(DATA SUPPLIED)

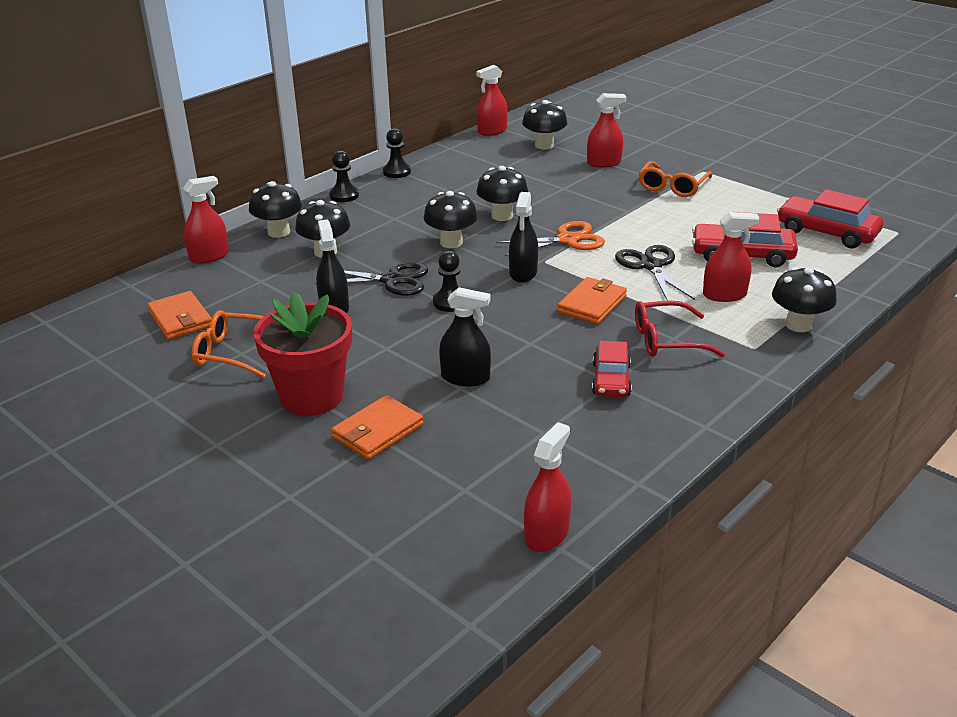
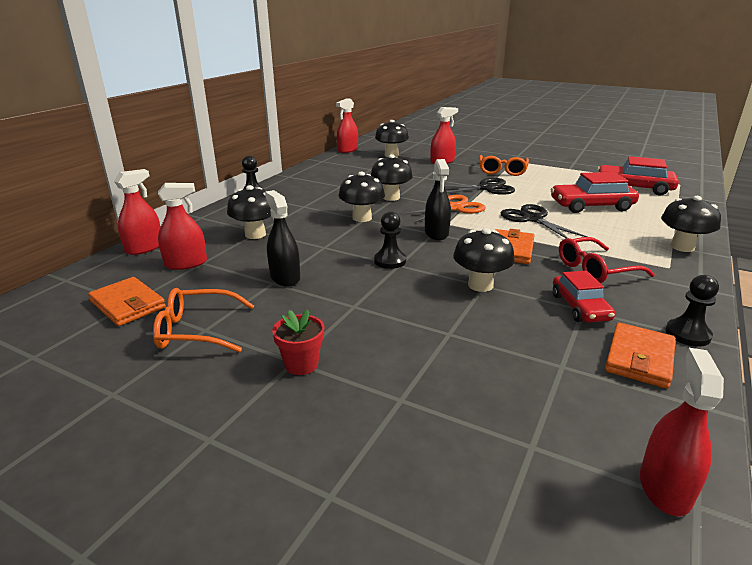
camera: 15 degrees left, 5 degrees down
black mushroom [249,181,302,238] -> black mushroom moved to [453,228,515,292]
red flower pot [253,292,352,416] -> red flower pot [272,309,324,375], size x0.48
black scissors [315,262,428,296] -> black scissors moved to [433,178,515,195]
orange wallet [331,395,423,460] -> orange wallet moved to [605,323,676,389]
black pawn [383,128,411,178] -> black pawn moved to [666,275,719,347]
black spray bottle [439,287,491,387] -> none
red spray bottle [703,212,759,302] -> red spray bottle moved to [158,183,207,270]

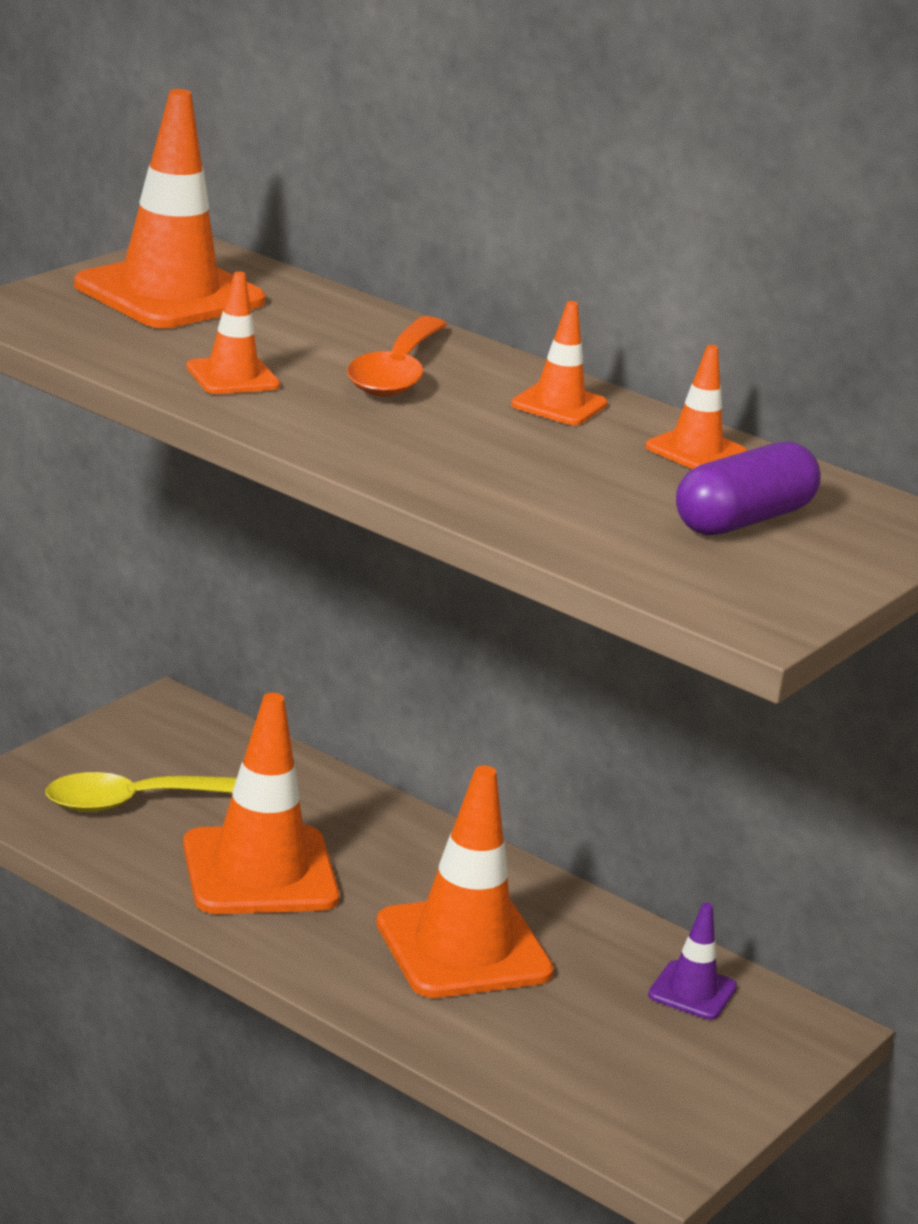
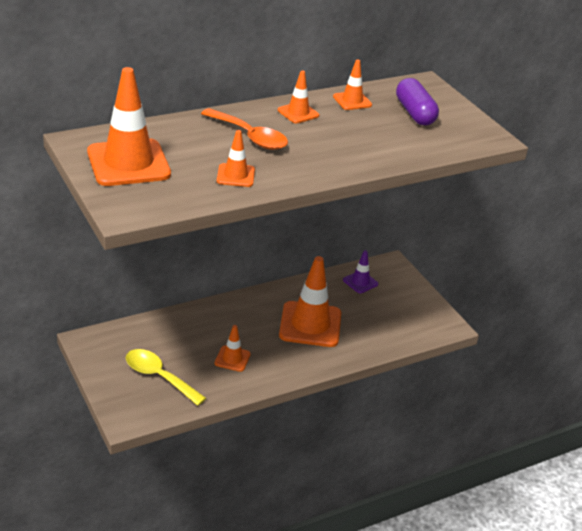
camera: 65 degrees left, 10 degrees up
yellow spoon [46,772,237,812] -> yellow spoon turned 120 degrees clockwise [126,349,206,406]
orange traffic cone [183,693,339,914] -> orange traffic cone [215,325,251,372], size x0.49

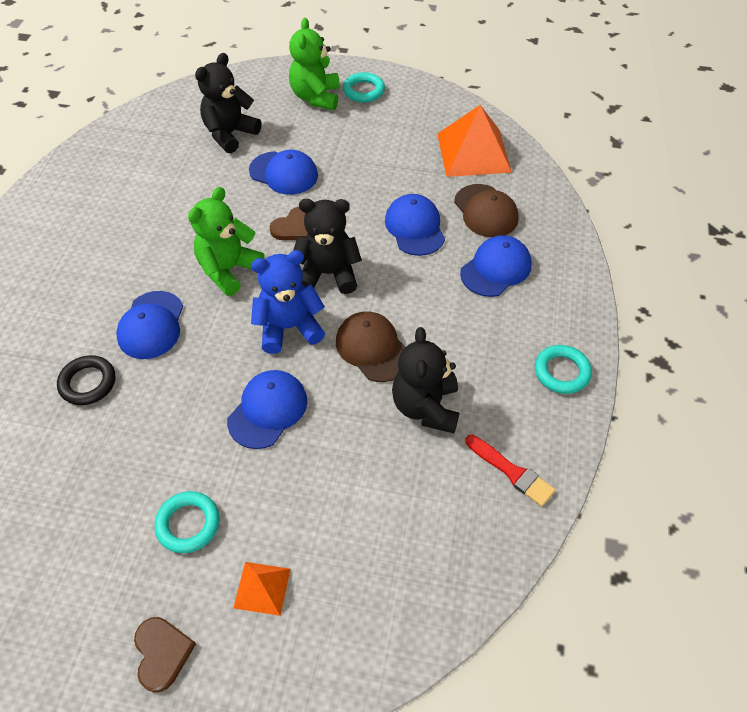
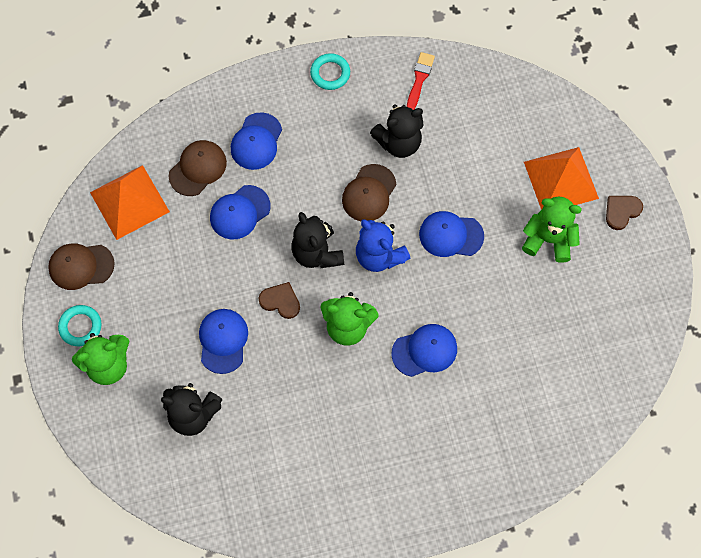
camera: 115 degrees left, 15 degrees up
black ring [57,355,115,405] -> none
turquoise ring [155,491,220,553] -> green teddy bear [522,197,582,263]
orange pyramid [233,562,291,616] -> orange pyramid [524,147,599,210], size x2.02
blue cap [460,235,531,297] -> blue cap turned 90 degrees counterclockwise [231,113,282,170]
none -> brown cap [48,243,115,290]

(End DATA SUPPLIED)

### WORK REQUEST
In the listing above, find the line containing "black ring [57,355,115,405] -> none" and please quote exactly that line through the last one, and no other lines.

### EXERCISE RESULT
black ring [57,355,115,405] -> none
turquoise ring [155,491,220,553] -> green teddy bear [522,197,582,263]
orange pyramid [233,562,291,616] -> orange pyramid [524,147,599,210], size x2.02
blue cap [460,235,531,297] -> blue cap turned 90 degrees counterclockwise [231,113,282,170]
none -> brown cap [48,243,115,290]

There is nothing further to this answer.